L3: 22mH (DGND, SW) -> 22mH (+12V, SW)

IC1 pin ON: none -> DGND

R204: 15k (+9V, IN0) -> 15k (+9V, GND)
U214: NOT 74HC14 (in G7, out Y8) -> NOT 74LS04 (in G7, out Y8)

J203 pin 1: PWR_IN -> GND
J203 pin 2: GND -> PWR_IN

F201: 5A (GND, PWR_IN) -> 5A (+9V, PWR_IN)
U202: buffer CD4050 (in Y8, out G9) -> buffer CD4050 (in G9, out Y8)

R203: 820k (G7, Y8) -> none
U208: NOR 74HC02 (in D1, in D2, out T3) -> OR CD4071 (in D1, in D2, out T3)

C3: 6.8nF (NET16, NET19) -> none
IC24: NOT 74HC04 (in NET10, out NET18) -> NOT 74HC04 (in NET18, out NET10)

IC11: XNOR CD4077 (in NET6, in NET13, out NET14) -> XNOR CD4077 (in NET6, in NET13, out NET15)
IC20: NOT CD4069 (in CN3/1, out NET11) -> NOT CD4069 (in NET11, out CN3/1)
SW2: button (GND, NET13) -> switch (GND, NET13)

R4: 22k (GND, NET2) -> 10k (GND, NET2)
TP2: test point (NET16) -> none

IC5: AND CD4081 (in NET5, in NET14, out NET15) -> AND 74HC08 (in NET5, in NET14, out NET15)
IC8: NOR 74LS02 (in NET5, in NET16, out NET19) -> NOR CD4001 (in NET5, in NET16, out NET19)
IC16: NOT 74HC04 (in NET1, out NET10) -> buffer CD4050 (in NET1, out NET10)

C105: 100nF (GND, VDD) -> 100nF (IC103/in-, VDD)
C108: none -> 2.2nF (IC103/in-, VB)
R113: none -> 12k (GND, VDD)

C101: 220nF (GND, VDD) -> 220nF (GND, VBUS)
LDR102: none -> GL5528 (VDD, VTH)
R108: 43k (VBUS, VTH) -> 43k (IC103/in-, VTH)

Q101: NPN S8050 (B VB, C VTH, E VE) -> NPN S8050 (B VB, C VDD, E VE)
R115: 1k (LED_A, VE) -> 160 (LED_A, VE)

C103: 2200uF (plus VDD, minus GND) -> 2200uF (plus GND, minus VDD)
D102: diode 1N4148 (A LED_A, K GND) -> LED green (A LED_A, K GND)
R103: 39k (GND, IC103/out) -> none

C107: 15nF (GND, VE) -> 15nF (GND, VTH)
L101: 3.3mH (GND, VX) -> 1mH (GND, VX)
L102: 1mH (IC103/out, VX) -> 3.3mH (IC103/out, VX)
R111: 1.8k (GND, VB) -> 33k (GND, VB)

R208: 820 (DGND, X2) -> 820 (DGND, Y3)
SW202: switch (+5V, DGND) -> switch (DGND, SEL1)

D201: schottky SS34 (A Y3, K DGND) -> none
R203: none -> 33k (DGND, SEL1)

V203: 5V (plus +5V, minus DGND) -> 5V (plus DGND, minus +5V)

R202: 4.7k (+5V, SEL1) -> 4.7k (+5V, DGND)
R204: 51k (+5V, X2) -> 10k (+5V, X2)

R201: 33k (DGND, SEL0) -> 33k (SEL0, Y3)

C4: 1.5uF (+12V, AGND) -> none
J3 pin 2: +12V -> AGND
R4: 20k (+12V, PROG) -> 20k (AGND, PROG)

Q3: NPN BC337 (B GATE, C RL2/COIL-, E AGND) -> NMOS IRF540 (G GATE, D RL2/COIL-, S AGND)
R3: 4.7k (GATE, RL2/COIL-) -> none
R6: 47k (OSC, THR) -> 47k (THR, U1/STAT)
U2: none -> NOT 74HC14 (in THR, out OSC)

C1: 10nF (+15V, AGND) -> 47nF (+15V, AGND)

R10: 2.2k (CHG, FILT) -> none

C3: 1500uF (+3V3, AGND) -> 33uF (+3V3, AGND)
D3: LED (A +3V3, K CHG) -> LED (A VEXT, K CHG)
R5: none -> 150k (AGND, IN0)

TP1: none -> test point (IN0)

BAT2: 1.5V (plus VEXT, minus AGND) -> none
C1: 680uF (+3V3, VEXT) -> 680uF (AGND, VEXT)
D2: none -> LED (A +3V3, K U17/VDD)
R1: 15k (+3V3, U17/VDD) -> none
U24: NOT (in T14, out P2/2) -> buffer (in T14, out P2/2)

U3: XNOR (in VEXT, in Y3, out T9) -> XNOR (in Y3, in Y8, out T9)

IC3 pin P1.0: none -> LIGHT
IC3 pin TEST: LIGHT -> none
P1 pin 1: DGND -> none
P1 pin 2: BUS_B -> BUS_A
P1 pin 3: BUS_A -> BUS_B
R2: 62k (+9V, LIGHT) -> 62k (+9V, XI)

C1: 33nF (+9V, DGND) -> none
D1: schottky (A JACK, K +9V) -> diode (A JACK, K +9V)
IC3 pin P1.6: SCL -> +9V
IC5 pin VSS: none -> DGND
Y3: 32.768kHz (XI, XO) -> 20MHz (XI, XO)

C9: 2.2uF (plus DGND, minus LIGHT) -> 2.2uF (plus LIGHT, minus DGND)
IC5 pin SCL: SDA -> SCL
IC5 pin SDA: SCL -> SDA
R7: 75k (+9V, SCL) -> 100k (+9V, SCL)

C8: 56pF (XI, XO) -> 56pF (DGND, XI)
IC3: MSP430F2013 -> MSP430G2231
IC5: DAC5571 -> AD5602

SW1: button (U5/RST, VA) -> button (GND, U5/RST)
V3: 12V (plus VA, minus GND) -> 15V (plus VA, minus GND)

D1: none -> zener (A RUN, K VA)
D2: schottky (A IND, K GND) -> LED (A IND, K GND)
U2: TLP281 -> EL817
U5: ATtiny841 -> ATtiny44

EXERCISE: Scan the data above for the string "AGND" and copy each line where it appears.

ANSWER TO THIS EXERCISE:
C4: 1.5uF (+12V, AGND) -> none
J3 pin 2: +12V -> AGND
R4: 20k (+12V, PROG) -> 20k (AGND, PROG)
Q3: NPN BC337 (B GATE, C RL2/COIL-, E AGND) -> NMOS IRF540 (G GATE, D RL2/COIL-, S AGND)
C1: 10nF (+15V, AGND) -> 47nF (+15V, AGND)
C3: 1500uF (+3V3, AGND) -> 33uF (+3V3, AGND)
R5: none -> 150k (AGND, IN0)
BAT2: 1.5V (plus VEXT, minus AGND) -> none
C1: 680uF (+3V3, VEXT) -> 680uF (AGND, VEXT)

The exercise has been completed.